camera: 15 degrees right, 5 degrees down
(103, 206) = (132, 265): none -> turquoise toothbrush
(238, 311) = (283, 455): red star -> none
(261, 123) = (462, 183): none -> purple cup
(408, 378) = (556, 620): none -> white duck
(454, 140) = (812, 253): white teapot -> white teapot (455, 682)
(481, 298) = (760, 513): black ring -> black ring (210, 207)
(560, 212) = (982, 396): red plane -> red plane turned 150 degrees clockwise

Instructions for the task:
Write out, exactly as they appear, the lines from the one containing "(408, 378) = (556, 620): none -> white duck" through the last line of the records above, both included, and nothing more.

Response below:
(408, 378) = (556, 620): none -> white duck
(454, 140) = (812, 253): white teapot -> white teapot (455, 682)
(481, 298) = (760, 513): black ring -> black ring (210, 207)
(560, 212) = (982, 396): red plane -> red plane turned 150 degrees clockwise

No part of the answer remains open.